### DATA FOR PROCESSING
⟨
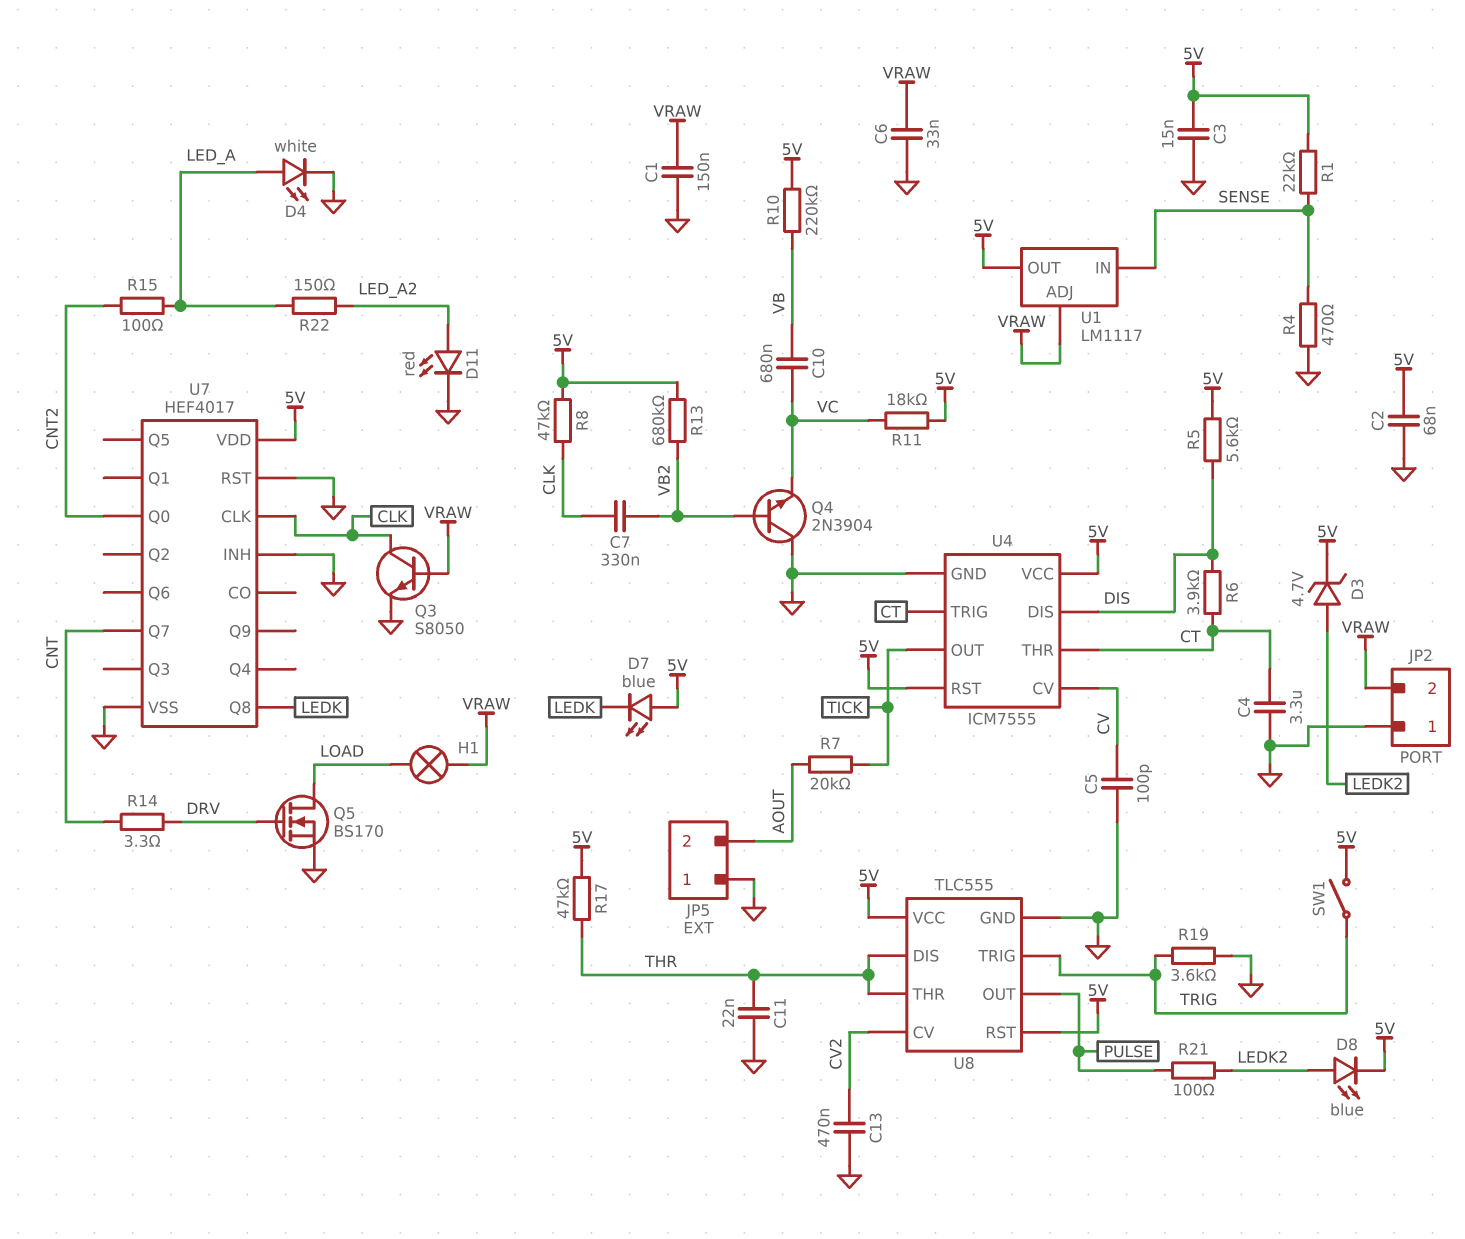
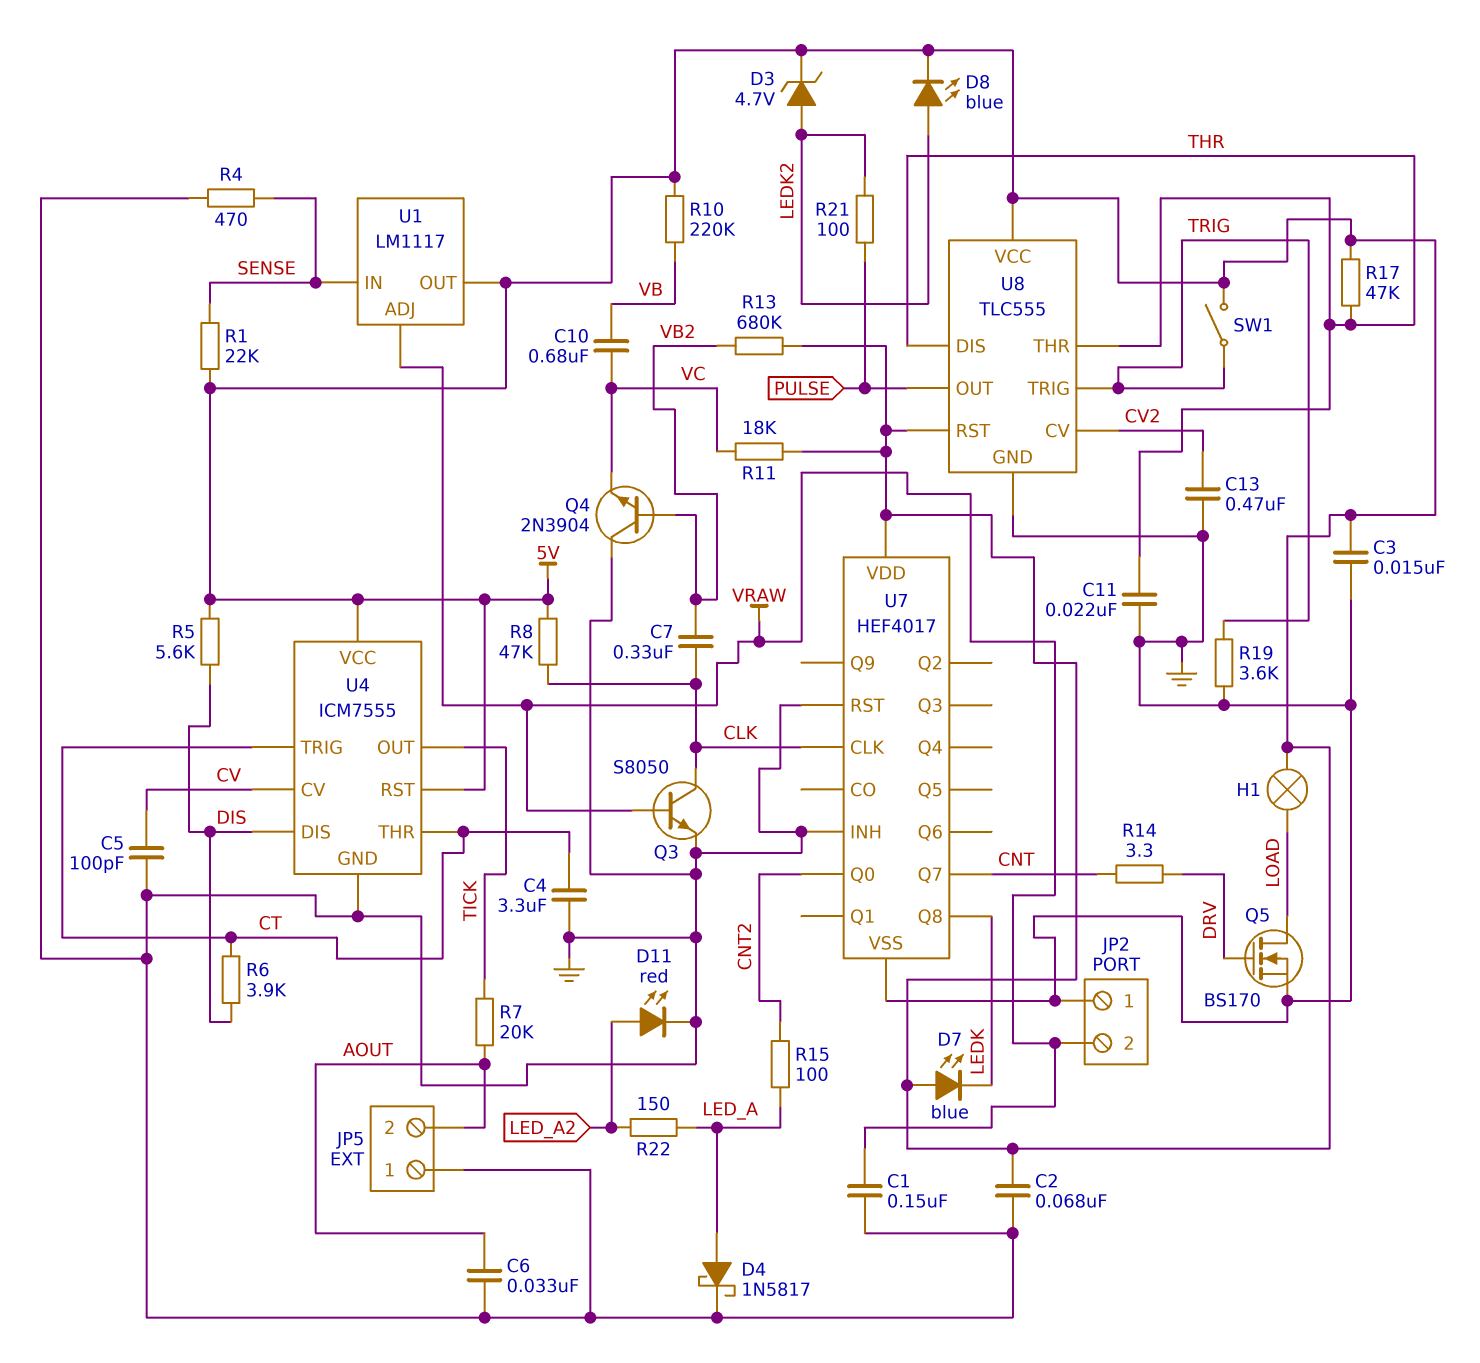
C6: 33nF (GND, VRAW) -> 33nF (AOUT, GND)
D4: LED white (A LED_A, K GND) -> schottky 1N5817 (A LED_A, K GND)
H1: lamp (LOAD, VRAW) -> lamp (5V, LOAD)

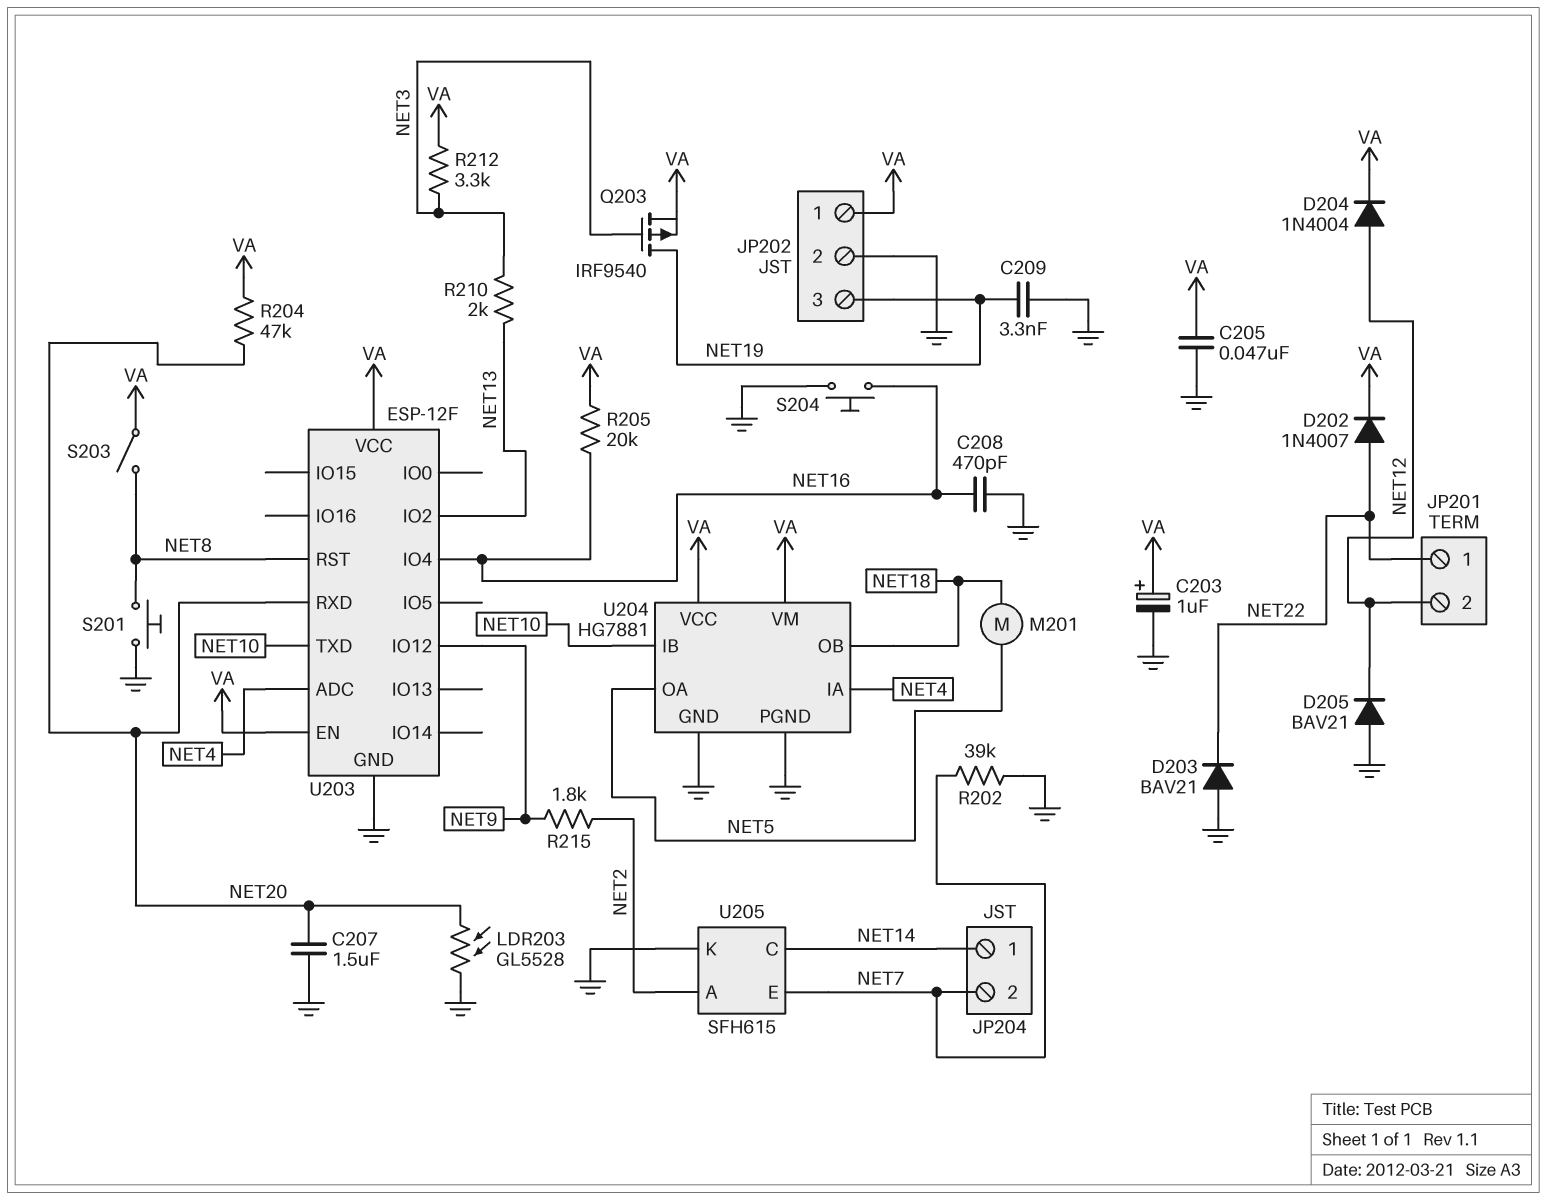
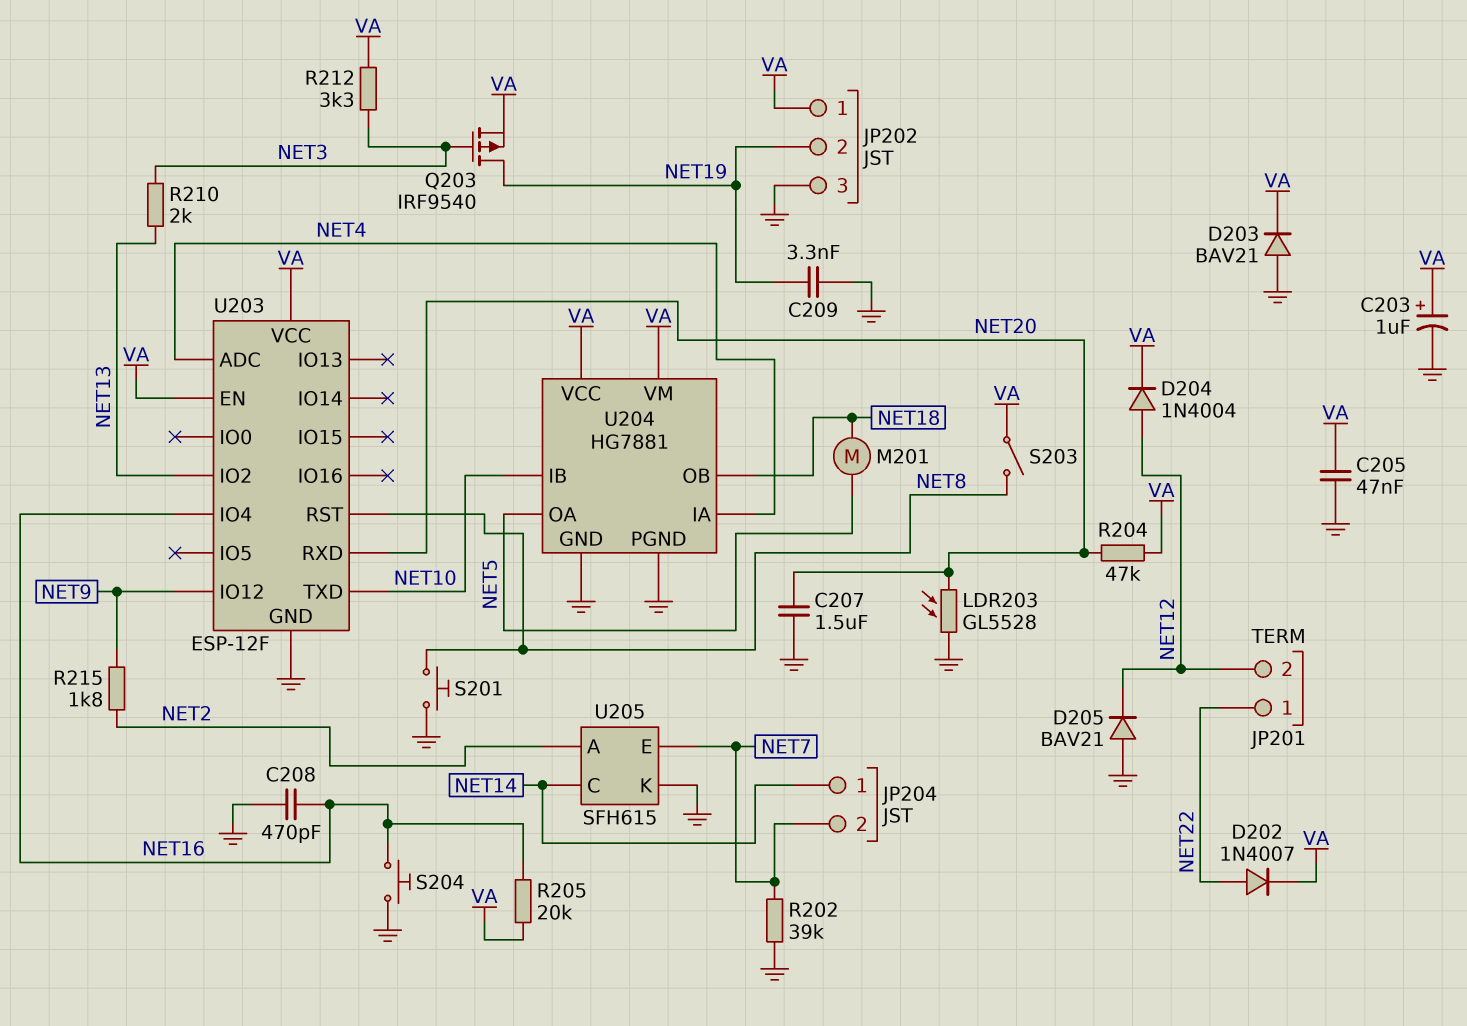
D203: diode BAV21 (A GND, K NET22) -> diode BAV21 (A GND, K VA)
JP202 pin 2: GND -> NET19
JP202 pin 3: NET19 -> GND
⟩
### TO DO
Copy each line of the data that includes the word "VRAW".

### EXPECTED ANSWER
C6: 33nF (GND, VRAW) -> 33nF (AOUT, GND)
H1: lamp (LOAD, VRAW) -> lamp (5V, LOAD)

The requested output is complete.